## Supplied records
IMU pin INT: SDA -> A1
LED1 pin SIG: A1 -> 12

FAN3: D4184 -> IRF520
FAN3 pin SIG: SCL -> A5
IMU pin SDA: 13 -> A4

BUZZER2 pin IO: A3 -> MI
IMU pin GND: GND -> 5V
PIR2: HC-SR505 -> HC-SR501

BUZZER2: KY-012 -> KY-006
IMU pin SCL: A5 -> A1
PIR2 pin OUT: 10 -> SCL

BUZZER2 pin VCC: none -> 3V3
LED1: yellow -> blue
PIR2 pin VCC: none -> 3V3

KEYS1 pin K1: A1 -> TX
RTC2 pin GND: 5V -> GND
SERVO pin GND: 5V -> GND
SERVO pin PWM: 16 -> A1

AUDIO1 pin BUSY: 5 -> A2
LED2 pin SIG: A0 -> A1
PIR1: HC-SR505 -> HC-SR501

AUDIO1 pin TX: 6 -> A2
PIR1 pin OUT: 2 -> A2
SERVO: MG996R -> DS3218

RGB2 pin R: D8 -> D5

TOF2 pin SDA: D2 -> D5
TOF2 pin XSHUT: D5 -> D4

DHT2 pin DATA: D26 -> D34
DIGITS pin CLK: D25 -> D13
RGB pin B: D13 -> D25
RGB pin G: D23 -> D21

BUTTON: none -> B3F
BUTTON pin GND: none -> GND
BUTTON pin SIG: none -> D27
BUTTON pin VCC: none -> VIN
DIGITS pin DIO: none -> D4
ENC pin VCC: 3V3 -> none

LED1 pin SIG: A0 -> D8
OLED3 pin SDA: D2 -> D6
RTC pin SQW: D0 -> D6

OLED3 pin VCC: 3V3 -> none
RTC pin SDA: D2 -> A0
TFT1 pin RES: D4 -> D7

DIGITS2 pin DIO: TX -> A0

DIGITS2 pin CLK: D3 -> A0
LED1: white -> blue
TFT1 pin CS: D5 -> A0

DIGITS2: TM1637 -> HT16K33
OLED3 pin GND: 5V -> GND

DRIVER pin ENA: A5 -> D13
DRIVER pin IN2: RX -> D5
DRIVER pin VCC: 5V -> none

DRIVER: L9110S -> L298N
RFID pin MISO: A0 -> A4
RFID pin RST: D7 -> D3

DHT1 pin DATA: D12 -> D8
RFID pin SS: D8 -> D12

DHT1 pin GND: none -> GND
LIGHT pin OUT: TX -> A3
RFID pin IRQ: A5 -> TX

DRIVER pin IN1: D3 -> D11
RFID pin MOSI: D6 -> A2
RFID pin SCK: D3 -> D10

## What you should do
In the listing above, find the line with "PIR1: HC-SR505 -> HC-SR501" and the line with "TFT1 pin CS: D5 -> A0", then print exactly those two lines and every line between them, and nothing more.

## Output of the exercise
PIR1: HC-SR505 -> HC-SR501

AUDIO1 pin TX: 6 -> A2
PIR1 pin OUT: 2 -> A2
SERVO: MG996R -> DS3218

RGB2 pin R: D8 -> D5

TOF2 pin SDA: D2 -> D5
TOF2 pin XSHUT: D5 -> D4

DHT2 pin DATA: D26 -> D34
DIGITS pin CLK: D25 -> D13
RGB pin B: D13 -> D25
RGB pin G: D23 -> D21

BUTTON: none -> B3F
BUTTON pin GND: none -> GND
BUTTON pin SIG: none -> D27
BUTTON pin VCC: none -> VIN
DIGITS pin DIO: none -> D4
ENC pin VCC: 3V3 -> none

LED1 pin SIG: A0 -> D8
OLED3 pin SDA: D2 -> D6
RTC pin SQW: D0 -> D6

OLED3 pin VCC: 3V3 -> none
RTC pin SDA: D2 -> A0
TFT1 pin RES: D4 -> D7

DIGITS2 pin DIO: TX -> A0

DIGITS2 pin CLK: D3 -> A0
LED1: white -> blue
TFT1 pin CS: D5 -> A0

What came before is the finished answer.